- _Description of the task_: Output the records below verbatim, minus the pictures.

---------- Records to process ----------

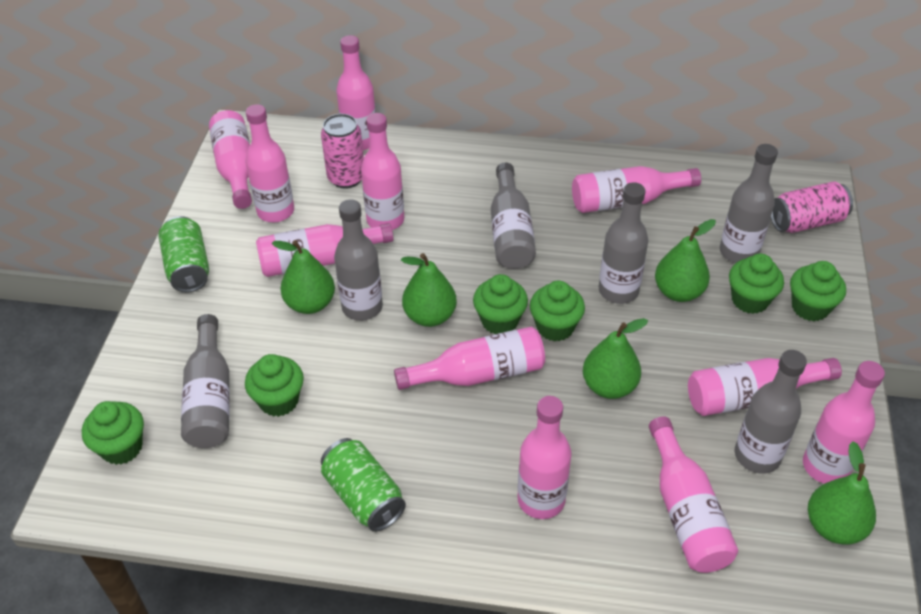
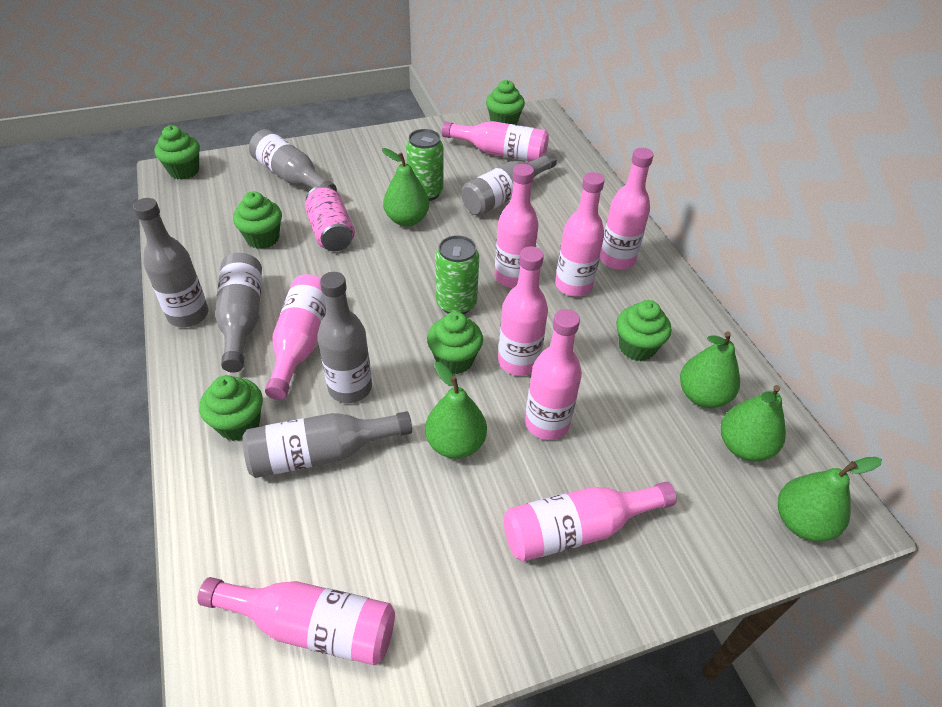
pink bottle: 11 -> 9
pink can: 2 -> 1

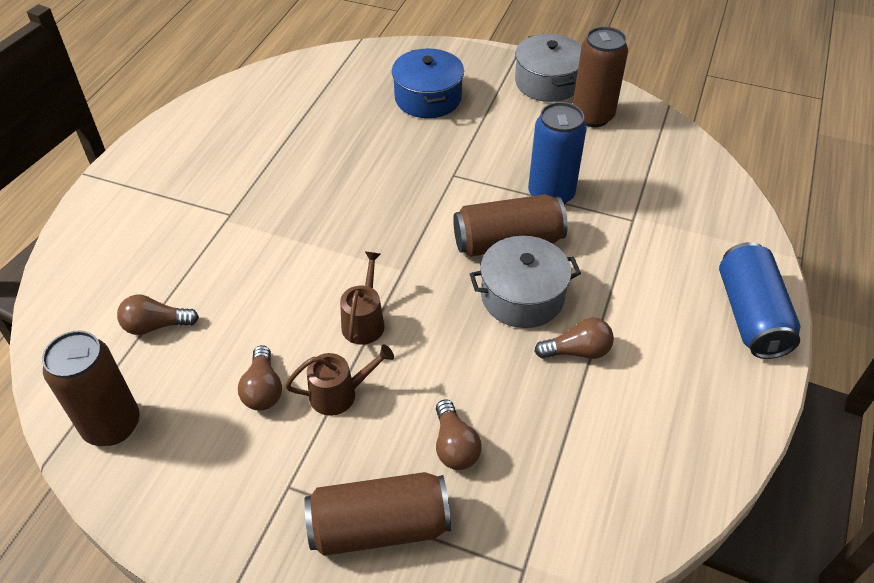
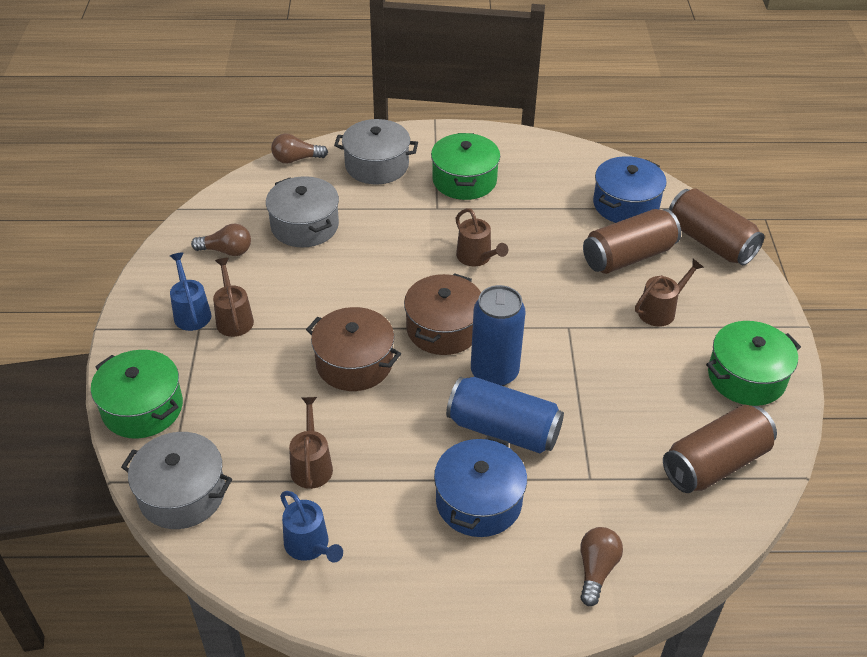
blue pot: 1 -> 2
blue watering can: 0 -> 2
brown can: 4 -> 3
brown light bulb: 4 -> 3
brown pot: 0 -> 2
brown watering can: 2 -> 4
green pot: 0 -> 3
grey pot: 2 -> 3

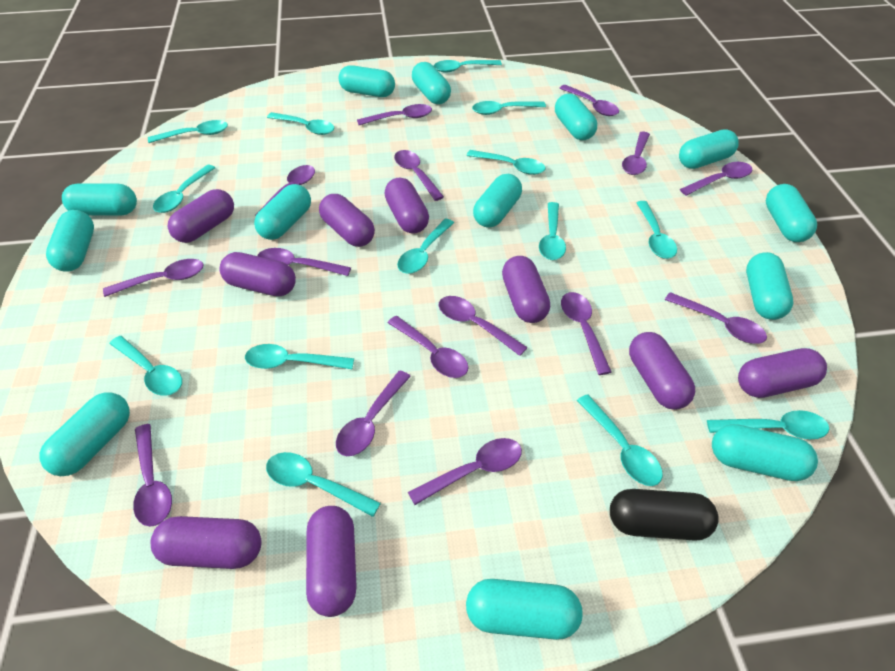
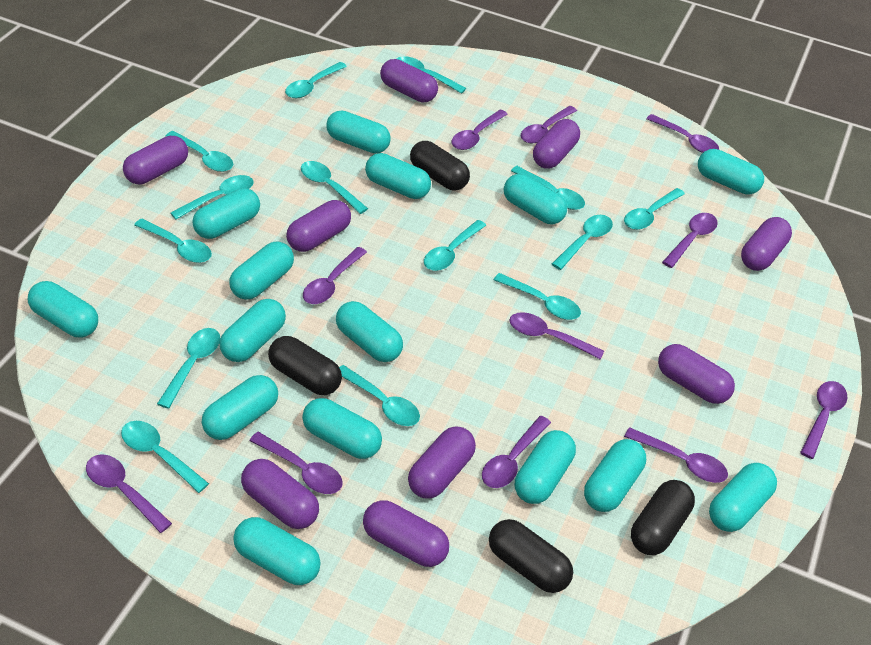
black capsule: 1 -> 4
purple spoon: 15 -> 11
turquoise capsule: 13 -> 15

----------

- _Completed task_:
pink bottle: 11 -> 9
pink can: 2 -> 1

blue pot: 1 -> 2
blue watering can: 0 -> 2
brown can: 4 -> 3
brown light bulb: 4 -> 3
brown pot: 0 -> 2
brown watering can: 2 -> 4
green pot: 0 -> 3
grey pot: 2 -> 3

black capsule: 1 -> 4
purple spoon: 15 -> 11
turquoise capsule: 13 -> 15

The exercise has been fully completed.